Top of ENTRIES PROVIDED

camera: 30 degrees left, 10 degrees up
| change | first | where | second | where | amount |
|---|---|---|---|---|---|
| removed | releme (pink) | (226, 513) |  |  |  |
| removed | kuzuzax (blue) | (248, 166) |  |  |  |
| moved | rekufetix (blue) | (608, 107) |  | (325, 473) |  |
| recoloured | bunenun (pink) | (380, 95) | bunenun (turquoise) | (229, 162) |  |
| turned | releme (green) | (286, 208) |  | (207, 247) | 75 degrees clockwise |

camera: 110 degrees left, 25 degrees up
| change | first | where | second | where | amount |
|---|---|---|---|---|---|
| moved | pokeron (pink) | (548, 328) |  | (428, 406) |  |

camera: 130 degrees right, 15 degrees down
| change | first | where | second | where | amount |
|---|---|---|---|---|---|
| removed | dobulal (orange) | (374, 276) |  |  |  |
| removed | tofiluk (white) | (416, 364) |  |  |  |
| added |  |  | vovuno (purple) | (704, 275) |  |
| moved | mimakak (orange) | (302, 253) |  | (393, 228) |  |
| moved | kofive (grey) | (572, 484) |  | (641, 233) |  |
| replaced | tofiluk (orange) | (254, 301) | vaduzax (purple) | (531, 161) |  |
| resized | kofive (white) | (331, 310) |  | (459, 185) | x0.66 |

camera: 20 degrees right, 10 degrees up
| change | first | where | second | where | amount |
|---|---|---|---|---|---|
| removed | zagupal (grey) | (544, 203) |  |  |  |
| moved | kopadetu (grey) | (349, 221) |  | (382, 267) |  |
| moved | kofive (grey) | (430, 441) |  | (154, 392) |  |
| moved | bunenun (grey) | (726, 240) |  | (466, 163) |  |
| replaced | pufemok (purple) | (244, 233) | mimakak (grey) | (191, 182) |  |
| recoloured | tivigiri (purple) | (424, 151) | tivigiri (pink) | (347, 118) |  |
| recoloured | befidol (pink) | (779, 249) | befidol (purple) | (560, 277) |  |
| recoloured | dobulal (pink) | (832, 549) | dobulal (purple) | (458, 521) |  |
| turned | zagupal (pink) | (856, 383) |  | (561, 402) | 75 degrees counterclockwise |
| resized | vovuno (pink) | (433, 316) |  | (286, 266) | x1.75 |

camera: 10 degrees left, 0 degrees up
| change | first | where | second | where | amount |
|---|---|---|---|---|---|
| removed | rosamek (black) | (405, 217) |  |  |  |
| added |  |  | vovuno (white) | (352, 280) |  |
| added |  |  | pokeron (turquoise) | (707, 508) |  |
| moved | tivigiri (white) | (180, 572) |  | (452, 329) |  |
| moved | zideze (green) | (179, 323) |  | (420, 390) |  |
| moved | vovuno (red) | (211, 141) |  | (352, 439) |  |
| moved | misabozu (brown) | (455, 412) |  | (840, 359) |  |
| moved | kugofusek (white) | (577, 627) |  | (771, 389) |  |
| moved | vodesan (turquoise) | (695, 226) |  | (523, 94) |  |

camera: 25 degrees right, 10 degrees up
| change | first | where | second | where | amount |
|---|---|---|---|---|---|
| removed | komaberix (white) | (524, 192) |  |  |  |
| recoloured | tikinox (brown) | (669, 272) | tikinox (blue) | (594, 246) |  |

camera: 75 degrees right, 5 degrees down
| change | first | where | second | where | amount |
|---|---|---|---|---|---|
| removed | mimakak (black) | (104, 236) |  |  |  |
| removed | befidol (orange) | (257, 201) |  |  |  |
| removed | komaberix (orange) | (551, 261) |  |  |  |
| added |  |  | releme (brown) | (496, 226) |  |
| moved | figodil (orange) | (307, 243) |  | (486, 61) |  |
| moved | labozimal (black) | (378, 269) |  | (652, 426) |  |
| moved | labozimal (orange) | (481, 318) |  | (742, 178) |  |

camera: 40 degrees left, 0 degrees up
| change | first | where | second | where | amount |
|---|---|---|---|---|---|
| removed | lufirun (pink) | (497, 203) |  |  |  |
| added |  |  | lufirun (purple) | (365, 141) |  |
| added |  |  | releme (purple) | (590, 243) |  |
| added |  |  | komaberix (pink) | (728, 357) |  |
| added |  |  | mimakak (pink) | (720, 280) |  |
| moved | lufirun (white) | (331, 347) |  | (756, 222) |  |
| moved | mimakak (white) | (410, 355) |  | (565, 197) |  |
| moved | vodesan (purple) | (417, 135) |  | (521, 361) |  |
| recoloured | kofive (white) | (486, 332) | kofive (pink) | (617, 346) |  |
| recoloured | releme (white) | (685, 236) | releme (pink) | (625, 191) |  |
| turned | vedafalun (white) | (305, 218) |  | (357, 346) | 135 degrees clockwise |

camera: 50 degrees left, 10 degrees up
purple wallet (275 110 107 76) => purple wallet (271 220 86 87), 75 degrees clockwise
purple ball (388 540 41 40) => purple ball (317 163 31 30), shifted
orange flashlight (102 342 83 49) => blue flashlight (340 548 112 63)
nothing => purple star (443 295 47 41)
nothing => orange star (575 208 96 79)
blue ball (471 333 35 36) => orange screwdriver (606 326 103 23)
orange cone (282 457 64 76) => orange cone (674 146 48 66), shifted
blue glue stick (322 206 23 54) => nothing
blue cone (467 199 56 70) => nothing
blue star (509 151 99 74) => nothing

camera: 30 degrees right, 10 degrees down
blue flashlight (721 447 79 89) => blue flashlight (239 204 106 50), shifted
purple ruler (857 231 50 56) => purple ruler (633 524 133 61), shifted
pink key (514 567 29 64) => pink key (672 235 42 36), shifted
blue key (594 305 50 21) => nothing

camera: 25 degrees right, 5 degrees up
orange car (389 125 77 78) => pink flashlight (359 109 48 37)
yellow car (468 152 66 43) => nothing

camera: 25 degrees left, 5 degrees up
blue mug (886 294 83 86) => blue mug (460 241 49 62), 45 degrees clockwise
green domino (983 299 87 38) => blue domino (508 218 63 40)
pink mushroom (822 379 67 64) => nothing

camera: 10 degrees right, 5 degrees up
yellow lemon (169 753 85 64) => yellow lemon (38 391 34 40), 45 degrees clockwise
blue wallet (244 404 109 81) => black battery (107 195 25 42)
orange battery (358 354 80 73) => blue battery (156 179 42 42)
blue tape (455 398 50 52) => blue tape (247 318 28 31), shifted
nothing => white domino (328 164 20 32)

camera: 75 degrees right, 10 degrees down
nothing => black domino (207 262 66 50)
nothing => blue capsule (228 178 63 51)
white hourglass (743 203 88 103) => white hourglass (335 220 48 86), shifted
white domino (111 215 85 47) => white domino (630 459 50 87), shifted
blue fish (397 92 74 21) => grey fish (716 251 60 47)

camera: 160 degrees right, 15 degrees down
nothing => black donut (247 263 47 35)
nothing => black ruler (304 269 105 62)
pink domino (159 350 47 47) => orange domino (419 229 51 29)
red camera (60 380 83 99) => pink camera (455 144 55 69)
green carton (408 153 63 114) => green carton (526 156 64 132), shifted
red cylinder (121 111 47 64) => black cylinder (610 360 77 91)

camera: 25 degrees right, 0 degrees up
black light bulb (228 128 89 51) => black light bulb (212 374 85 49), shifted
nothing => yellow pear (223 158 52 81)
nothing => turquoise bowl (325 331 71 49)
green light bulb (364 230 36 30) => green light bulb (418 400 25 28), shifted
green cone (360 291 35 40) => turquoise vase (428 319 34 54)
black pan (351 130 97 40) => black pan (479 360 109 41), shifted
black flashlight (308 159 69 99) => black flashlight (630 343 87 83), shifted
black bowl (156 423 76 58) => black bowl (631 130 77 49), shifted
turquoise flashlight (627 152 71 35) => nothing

Bottom of ENTRIES PROVIDED

__PROBLEM REQUIREMENTS__
Counting only lines with the word "ball" in them, say how many there are in the entries above, with no other words.

__ANSWER TO THE EXERCISE__
2